Data excerpts START
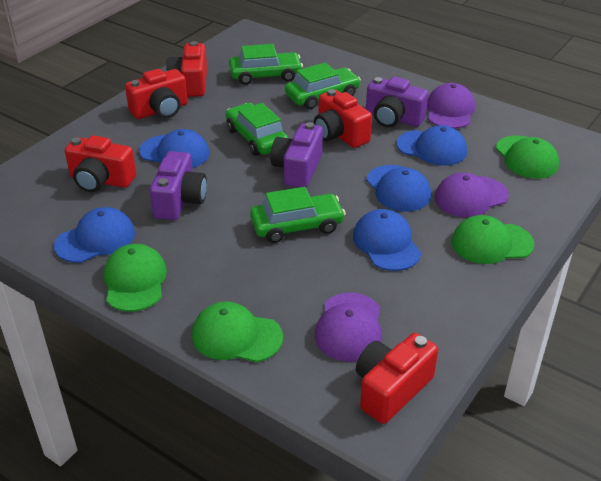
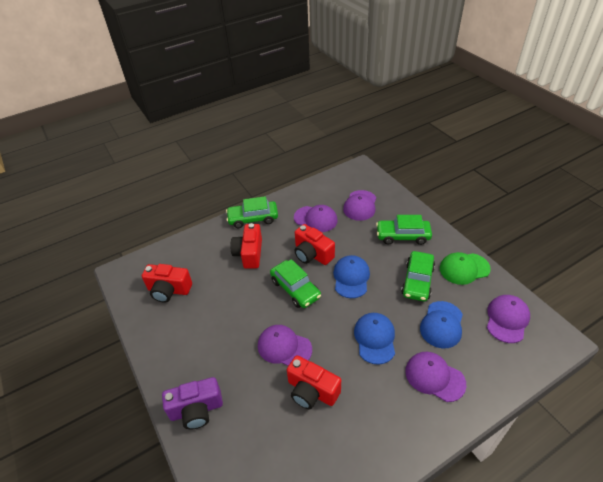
blue cap: 5 -> 3
green cap: 4 -> 1
purple camera: 3 -> 1
purple cap: 3 -> 5
red camera: 5 -> 4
Data excerpts END
__Your goal__
Every record is to be repeated exactly, and no picture is carried over.

__Solution for this problem__
blue cap: 5 -> 3
green cap: 4 -> 1
purple camera: 3 -> 1
purple cap: 3 -> 5
red camera: 5 -> 4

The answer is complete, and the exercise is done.